Request ▸
Set out each line from the following listing that includes the word "added".

Source material below:

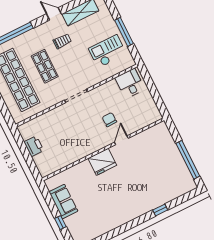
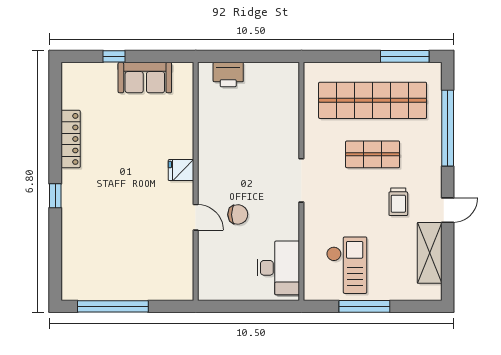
desk: (130, 84) -> (278, 268), width x1.37
printer: (34, 146) -> (228, 75), moved
fridge: (102, 162) -> (181, 170), width x0.53, depth x0.75
window: (160, 210) -> (55, 196), moved
locker: (113, 224) -> (71, 139), added

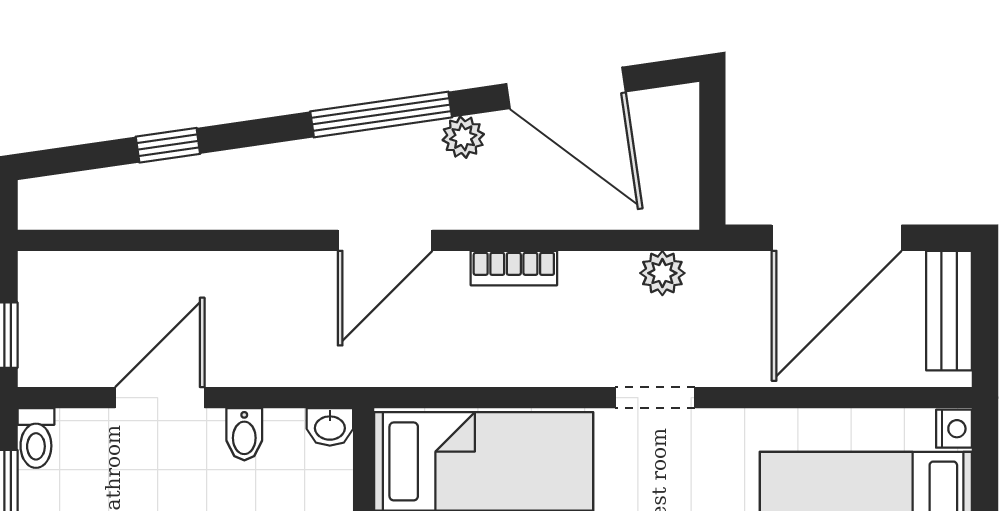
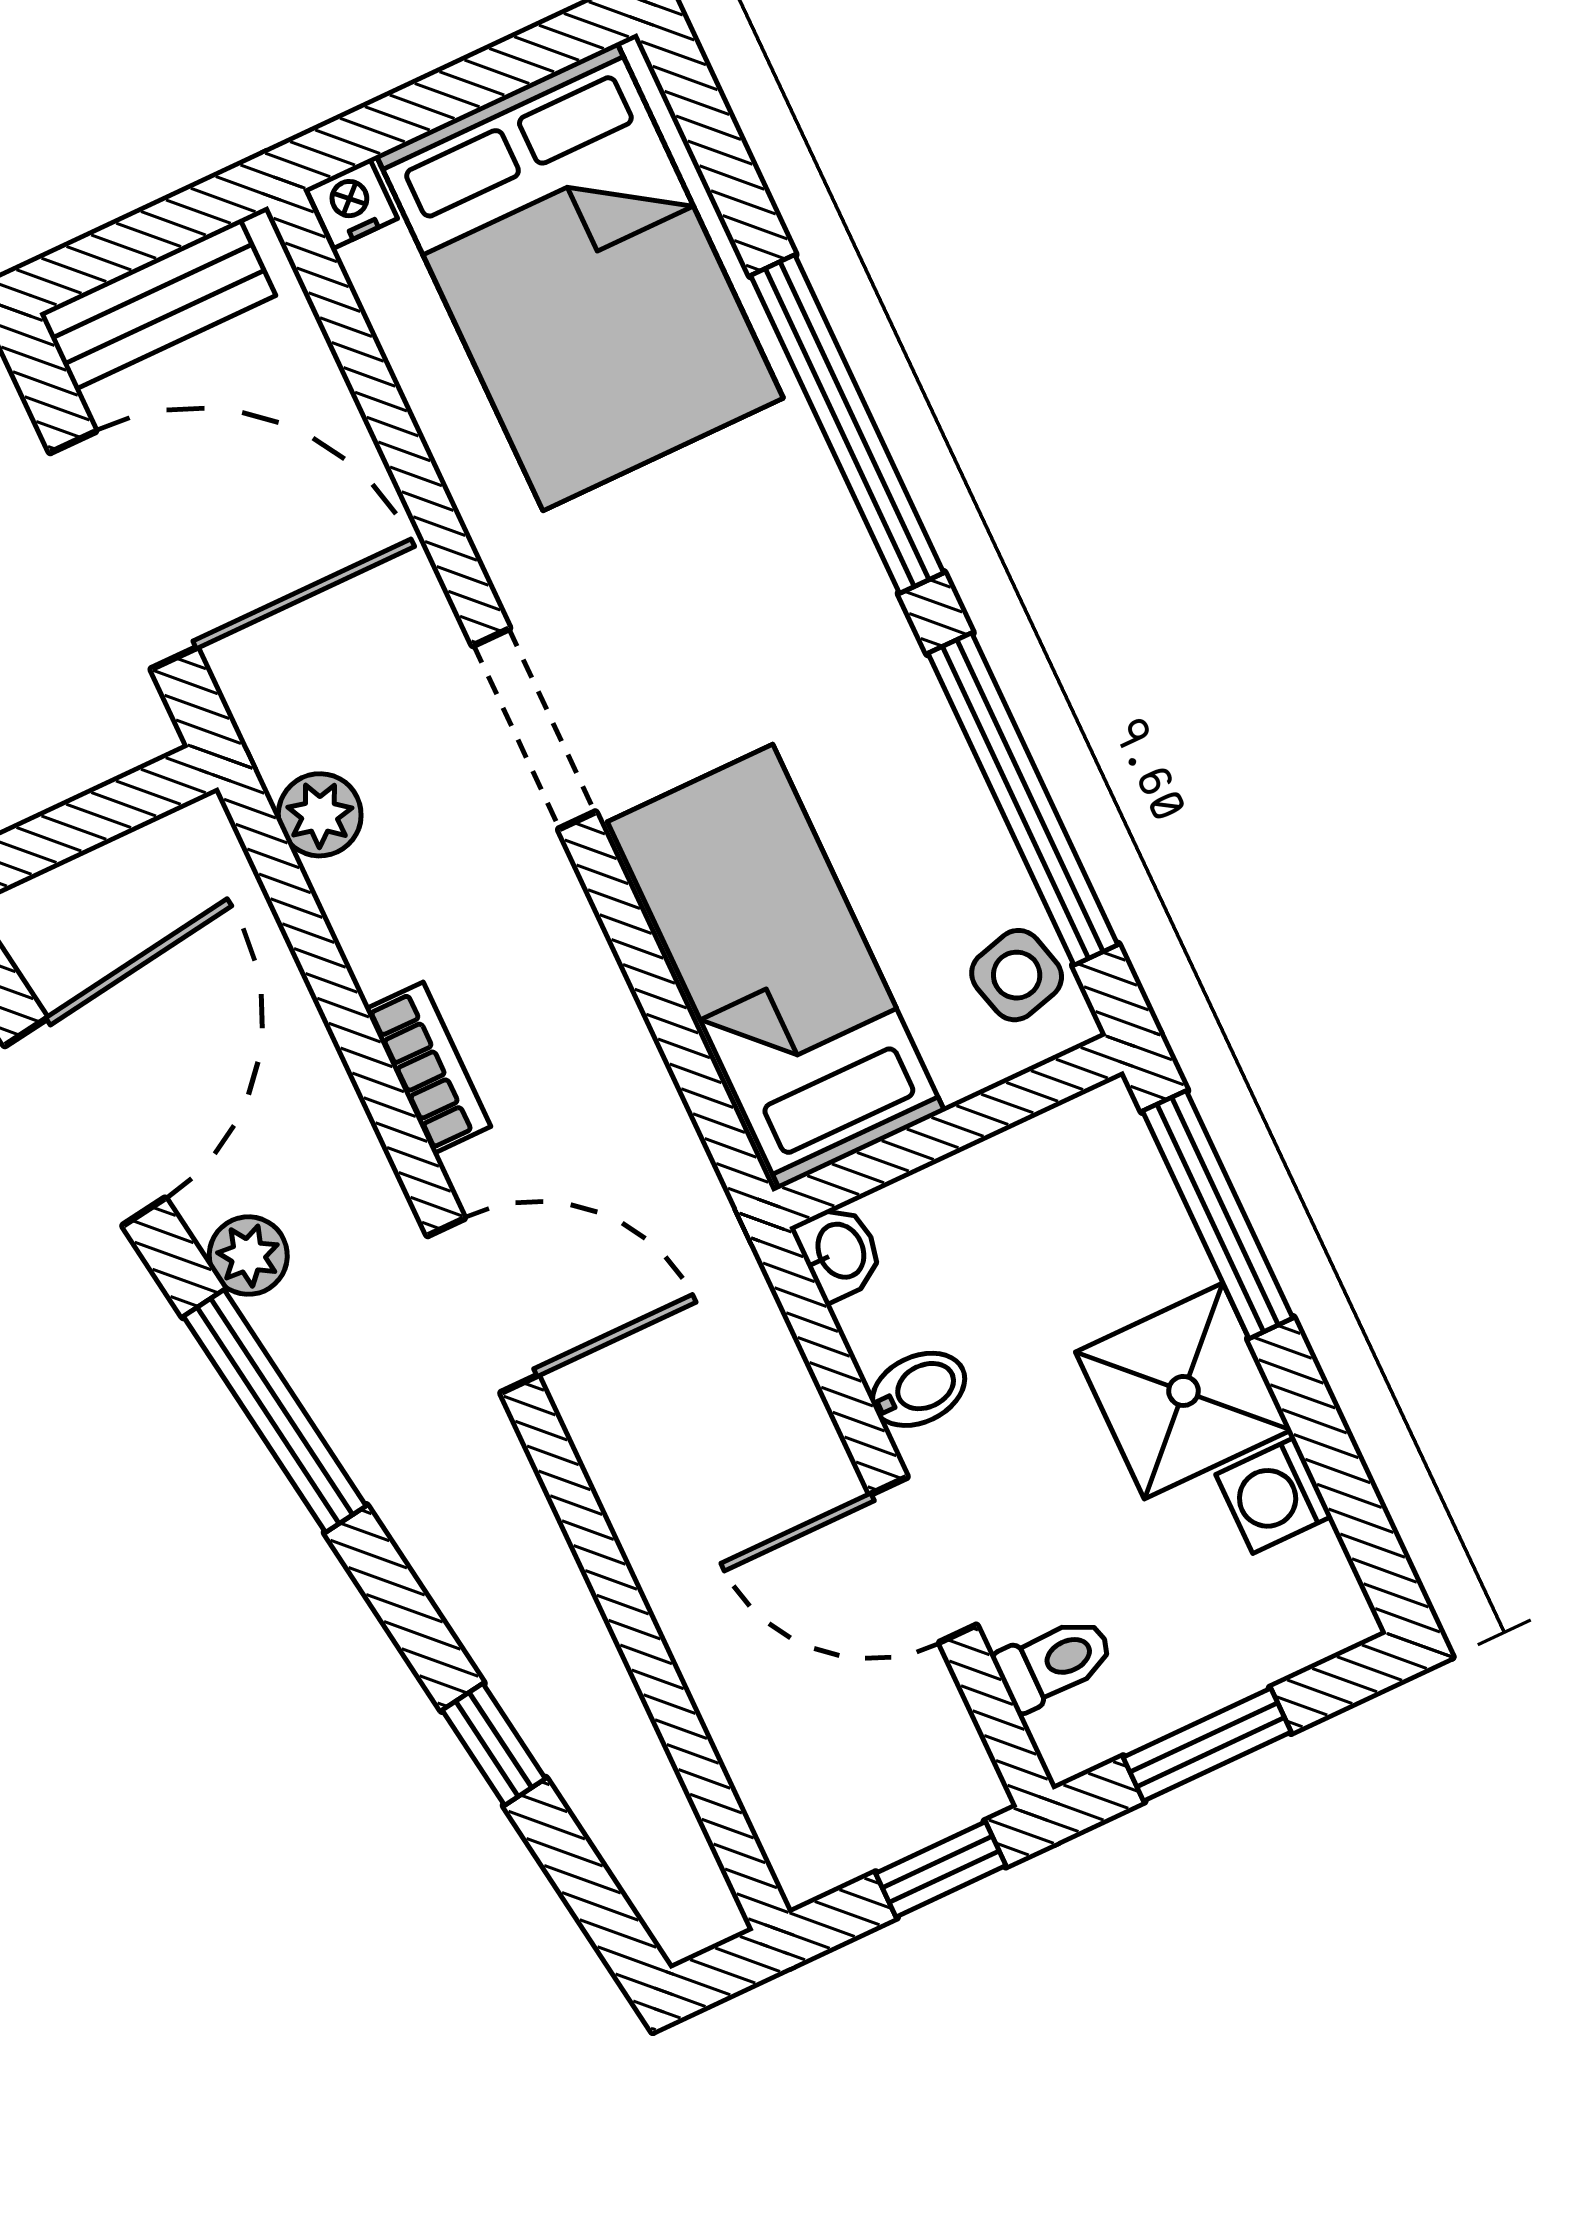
doorway: (655, 398) -> (534, 729), width x1.38
toilet: (36, 438) -> (1054, 1663), moved

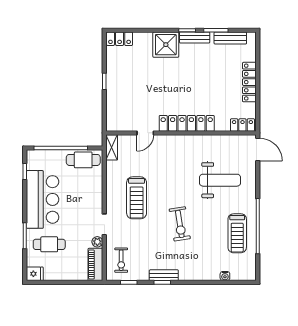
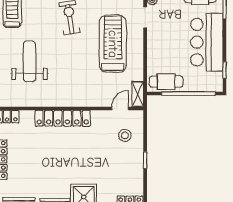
stool: (125, 106) -> (125, 135), added
door: (145, 133) -> (120, 109), moved
weight bench: (220, 180) -> (29, 61), turned 90
treadmill: (137, 198) -> (113, 44), width x1.37, depth x1.38

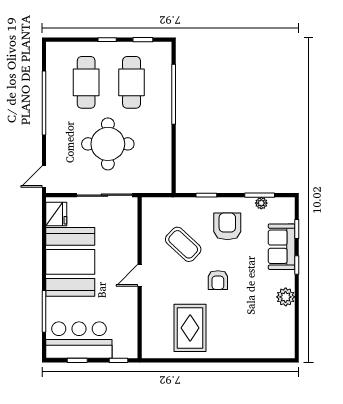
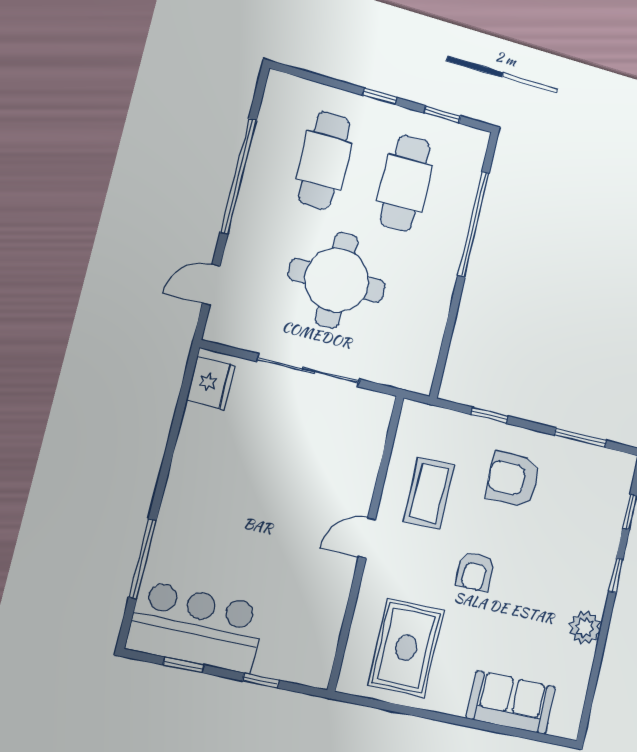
door: (44, 176) -> (211, 285), moved
plant: (261, 203) -> (580, 452), removed
armchair: (227, 226) -> (513, 479), turned -90
coffee table: (183, 244) -> (429, 493), turned 47
sofa: (282, 247) -> (511, 703), moved, turned 90
booth: (70, 262) -> (215, 477), removed
door: (140, 275) -> (367, 538), moved
wall: (140, 278) -> (366, 542), moved

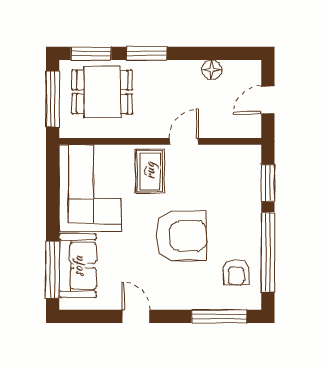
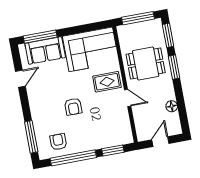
dining table: (102, 92) -> (146, 64), moved, turned 90
door: (268, 100) -> (160, 142), hinge flipped
armchair: (181, 236) -> (73, 107), width x0.53, depth x0.53
armchair: (236, 272) -> (58, 142), turned 91
door: (136, 316) -> (20, 79), moved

End of Source material.

Completed exercise ▸
locker: (113, 224) -> (71, 139), added
stool: (125, 106) -> (125, 135), added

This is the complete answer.